TASK TO CARRY OUT
Take every line of the material and reproduce it exactly.
· · · · · · ·
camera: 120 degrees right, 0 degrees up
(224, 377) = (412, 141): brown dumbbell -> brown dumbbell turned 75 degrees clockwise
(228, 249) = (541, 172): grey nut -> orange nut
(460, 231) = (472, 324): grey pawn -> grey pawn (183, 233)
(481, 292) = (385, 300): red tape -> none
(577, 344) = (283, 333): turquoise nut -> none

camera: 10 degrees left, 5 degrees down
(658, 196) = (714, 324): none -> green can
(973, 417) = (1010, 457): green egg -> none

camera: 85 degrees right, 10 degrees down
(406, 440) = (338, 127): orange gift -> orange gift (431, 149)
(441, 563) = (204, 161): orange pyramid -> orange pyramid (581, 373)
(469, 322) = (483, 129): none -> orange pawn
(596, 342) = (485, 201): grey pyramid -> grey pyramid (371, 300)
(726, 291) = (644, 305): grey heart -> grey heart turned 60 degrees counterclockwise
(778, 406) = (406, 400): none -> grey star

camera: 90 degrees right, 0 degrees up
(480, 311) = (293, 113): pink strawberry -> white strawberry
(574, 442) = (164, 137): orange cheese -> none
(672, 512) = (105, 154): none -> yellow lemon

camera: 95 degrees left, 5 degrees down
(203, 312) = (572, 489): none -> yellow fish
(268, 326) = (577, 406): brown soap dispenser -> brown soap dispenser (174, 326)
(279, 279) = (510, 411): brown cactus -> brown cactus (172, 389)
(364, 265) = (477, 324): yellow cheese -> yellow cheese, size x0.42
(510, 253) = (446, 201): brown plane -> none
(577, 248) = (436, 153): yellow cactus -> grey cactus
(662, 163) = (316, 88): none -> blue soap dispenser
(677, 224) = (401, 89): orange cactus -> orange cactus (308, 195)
· · · · · · ·
RESPONSE AREA
camera: 120 degrees right, 0 degrees up
(224, 377) = (412, 141): brown dumbbell -> brown dumbbell turned 75 degrees clockwise
(228, 249) = (541, 172): grey nut -> orange nut
(460, 231) = (472, 324): grey pawn -> grey pawn (183, 233)
(481, 292) = (385, 300): red tape -> none
(577, 344) = (283, 333): turquoise nut -> none

camera: 10 degrees left, 5 degrees down
(658, 196) = (714, 324): none -> green can
(973, 417) = (1010, 457): green egg -> none

camera: 85 degrees right, 10 degrees down
(406, 440) = (338, 127): orange gift -> orange gift (431, 149)
(441, 563) = (204, 161): orange pyramid -> orange pyramid (581, 373)
(469, 322) = (483, 129): none -> orange pawn
(596, 342) = (485, 201): grey pyramid -> grey pyramid (371, 300)
(726, 291) = (644, 305): grey heart -> grey heart turned 60 degrees counterclockwise
(778, 406) = (406, 400): none -> grey star

camera: 90 degrees right, 0 degrees up
(480, 311) = (293, 113): pink strawberry -> white strawberry
(574, 442) = (164, 137): orange cheese -> none
(672, 512) = (105, 154): none -> yellow lemon

camera: 95 degrees left, 5 degrees down
(203, 312) = (572, 489): none -> yellow fish
(268, 326) = (577, 406): brown soap dispenser -> brown soap dispenser (174, 326)
(279, 279) = (510, 411): brown cactus -> brown cactus (172, 389)
(364, 265) = (477, 324): yellow cheese -> yellow cheese, size x0.42
(510, 253) = (446, 201): brown plane -> none
(577, 248) = (436, 153): yellow cactus -> grey cactus
(662, 163) = (316, 88): none -> blue soap dispenser
(677, 224) = (401, 89): orange cactus -> orange cactus (308, 195)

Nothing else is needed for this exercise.